§ **Exercise brief**: For every record that follows, write out the text exactly and omit the picture, if one is present.

Records for this task below:

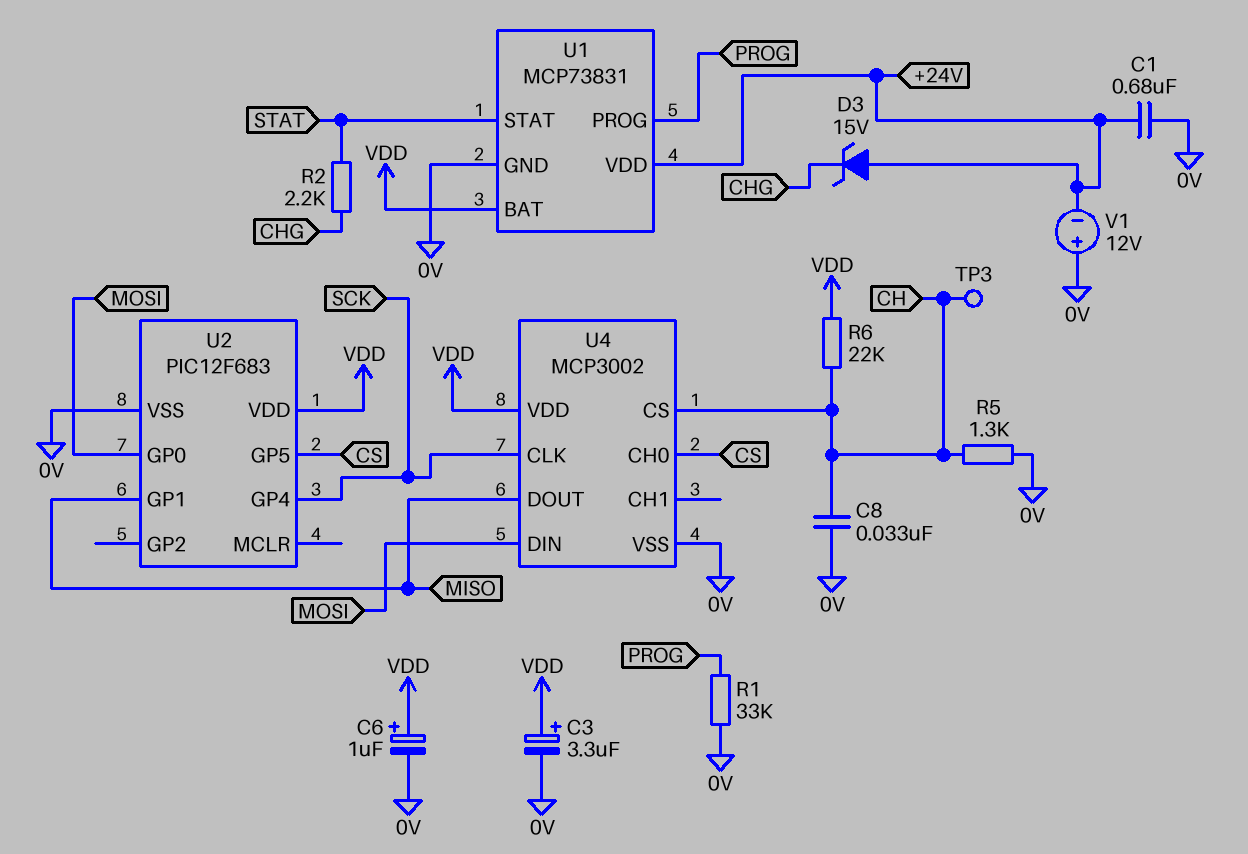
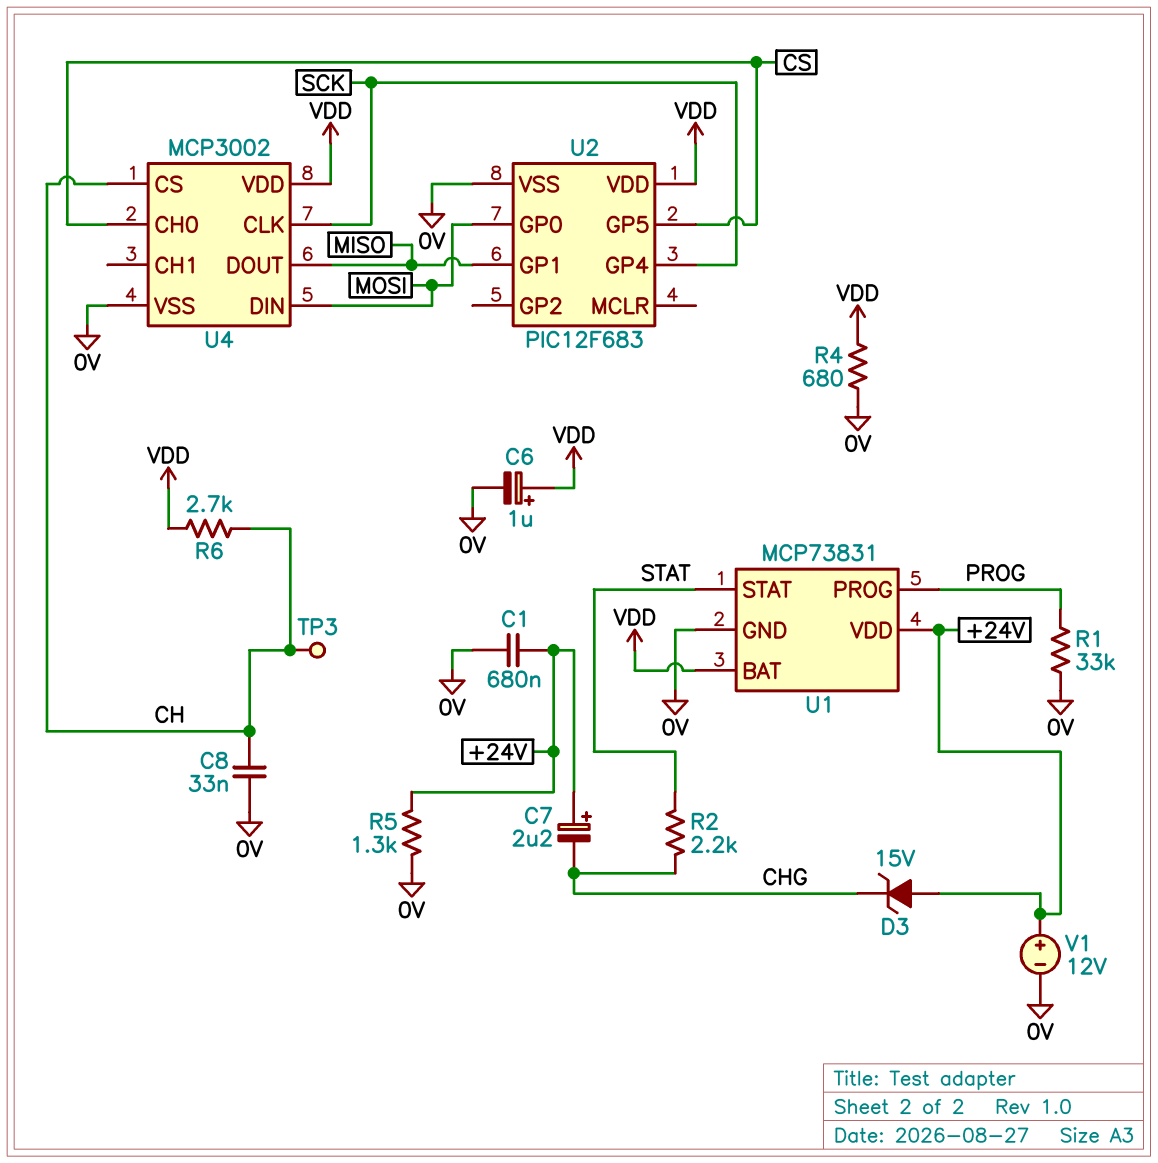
C3: 3.3uF (plus VDD, minus 0V) -> none
C7: none -> 2.2uF (plus +24V, minus CHG)
R4: none -> 680 (0V, VDD)
R5: 1.3k (0V, CH) -> 1.3k (+24V, 0V)
R6: 22k (CH, VDD) -> 2.7k (CH, VDD)
V1: 12V (plus 0V, minus +24V) -> 12V (plus +24V, minus 0V)

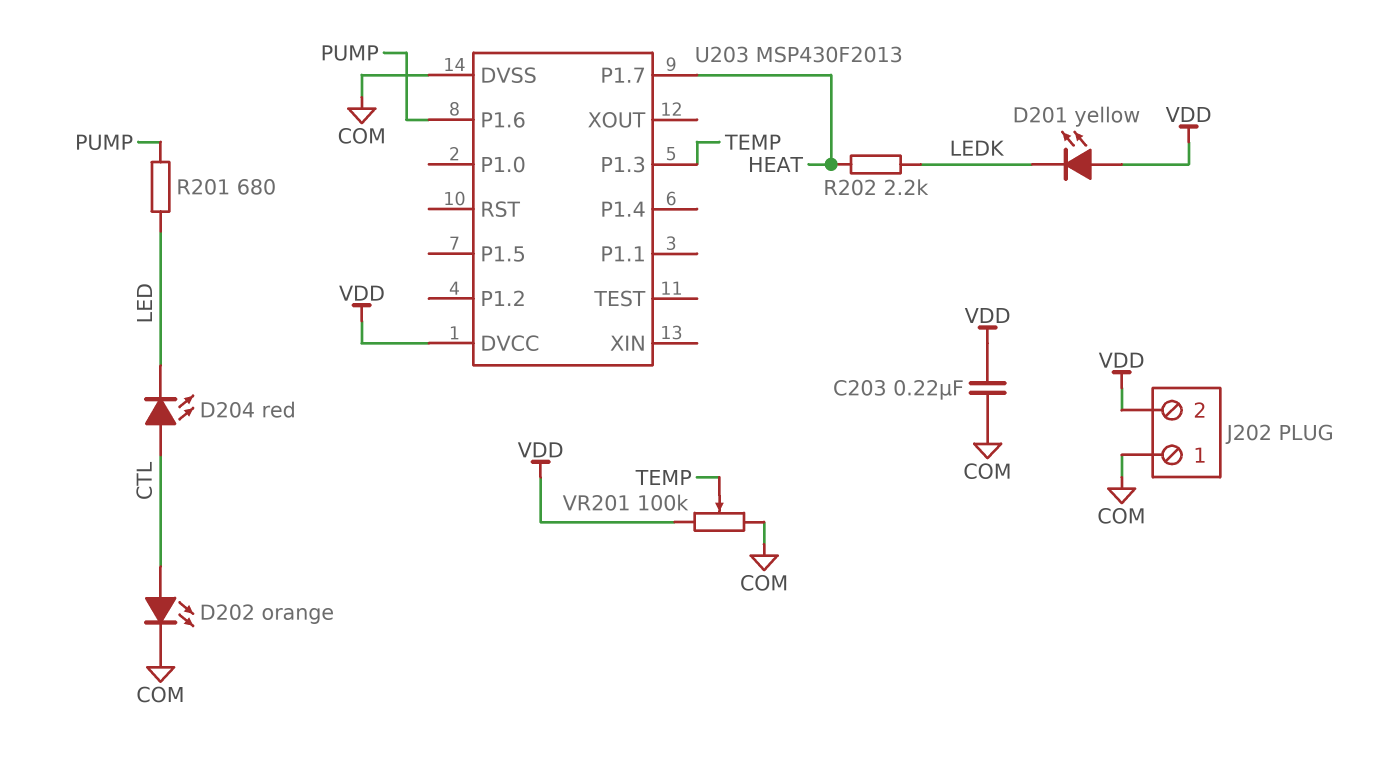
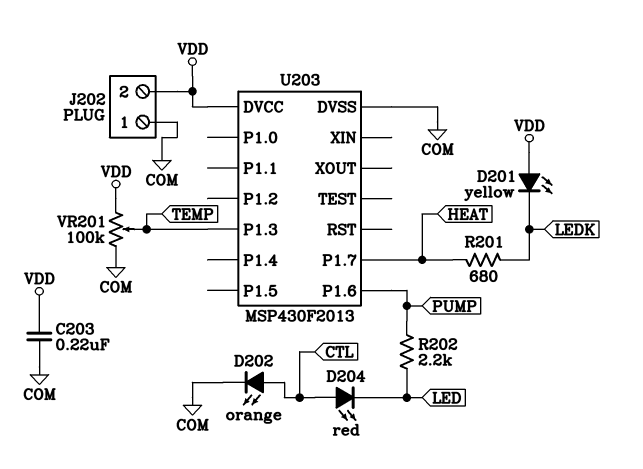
R201: 680 (LED, PUMP) -> 680 (HEAT, LEDK)
R202: 2.2k (HEAT, LEDK) -> 2.2k (LED, PUMP)

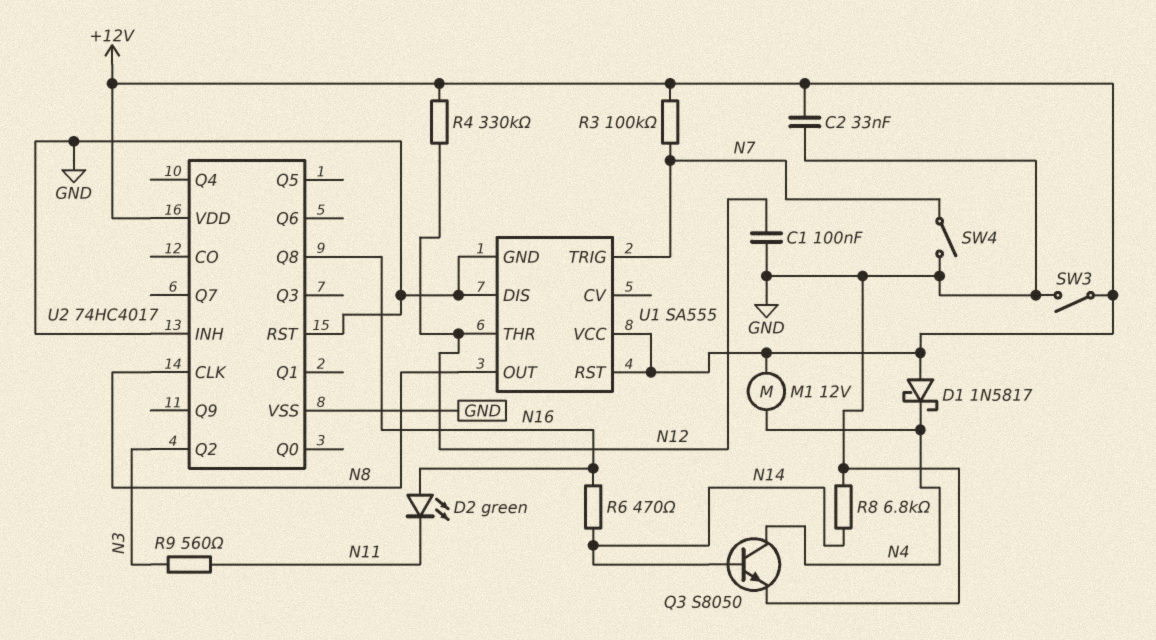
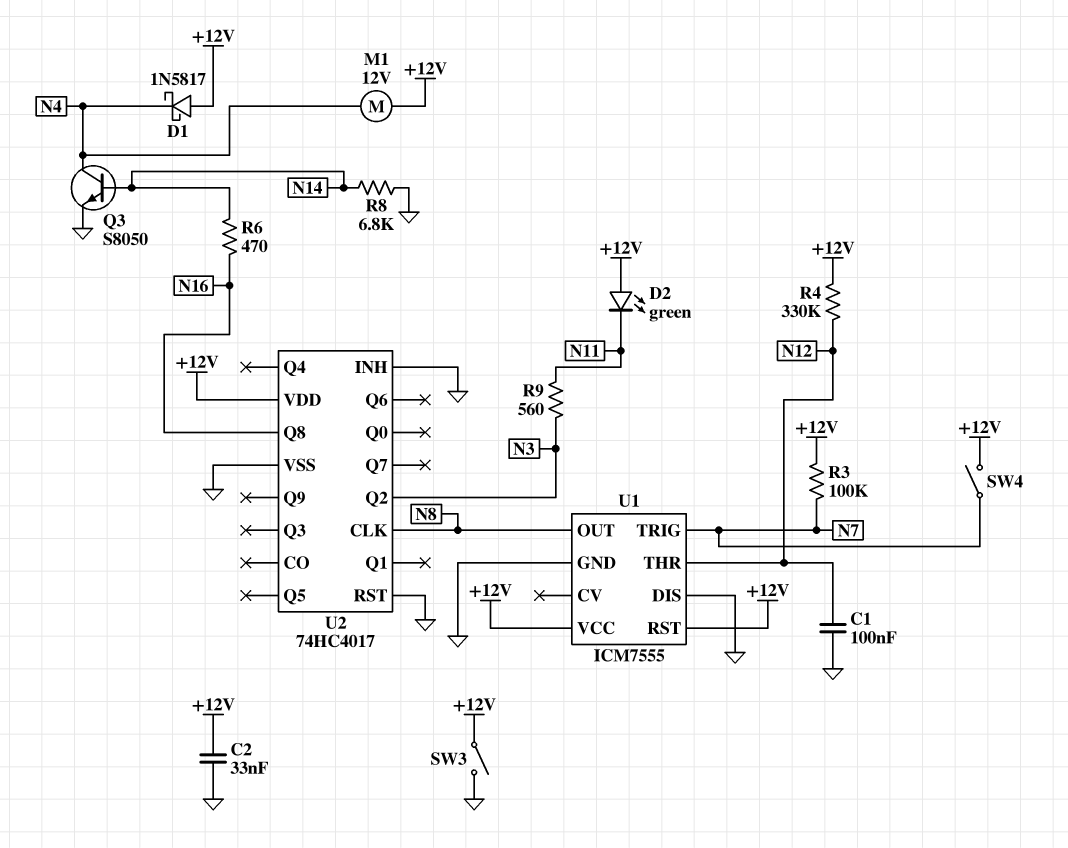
D2: LED green (A N16, K N11) -> LED green (A +12V, K N11)
SW4: switch (GND, N7) -> switch (+12V, N7)
U1: SA555 -> ICM7555

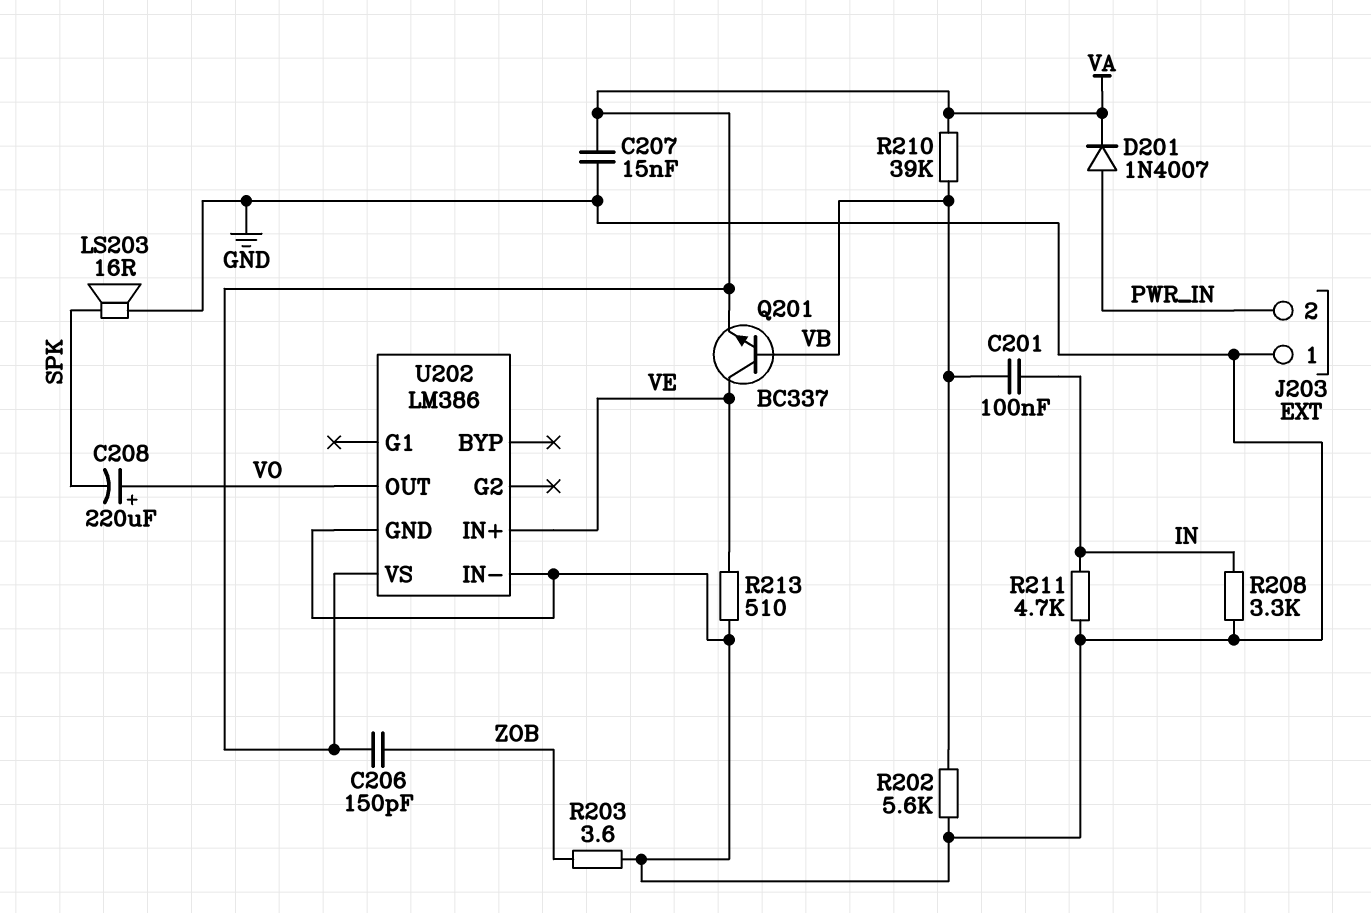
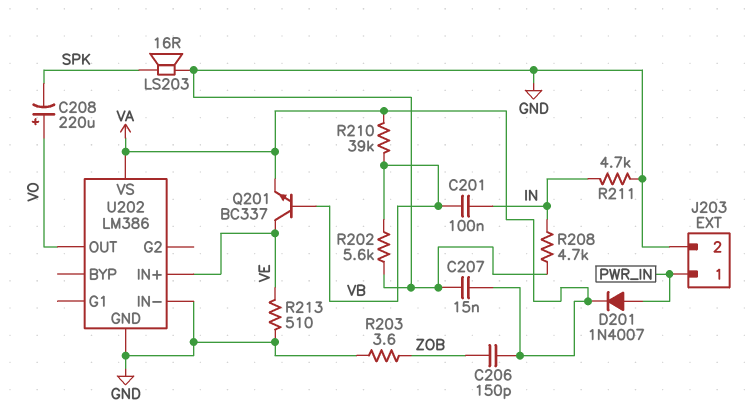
J203 pin 1: GND -> PWR_IN
J203 pin 2: PWR_IN -> GND
R208: 3.3k (GND, IN) -> 4.7k (GND, IN)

End of Records for this task.

§ **Result for this task**:
C3: 3.3uF (plus VDD, minus 0V) -> none
C7: none -> 2.2uF (plus +24V, minus CHG)
R4: none -> 680 (0V, VDD)
R5: 1.3k (0V, CH) -> 1.3k (+24V, 0V)
R6: 22k (CH, VDD) -> 2.7k (CH, VDD)
V1: 12V (plus 0V, minus +24V) -> 12V (plus +24V, minus 0V)

R201: 680 (LED, PUMP) -> 680 (HEAT, LEDK)
R202: 2.2k (HEAT, LEDK) -> 2.2k (LED, PUMP)

D2: LED green (A N16, K N11) -> LED green (A +12V, K N11)
SW4: switch (GND, N7) -> switch (+12V, N7)
U1: SA555 -> ICM7555

J203 pin 1: GND -> PWR_IN
J203 pin 2: PWR_IN -> GND
R208: 3.3k (GND, IN) -> 4.7k (GND, IN)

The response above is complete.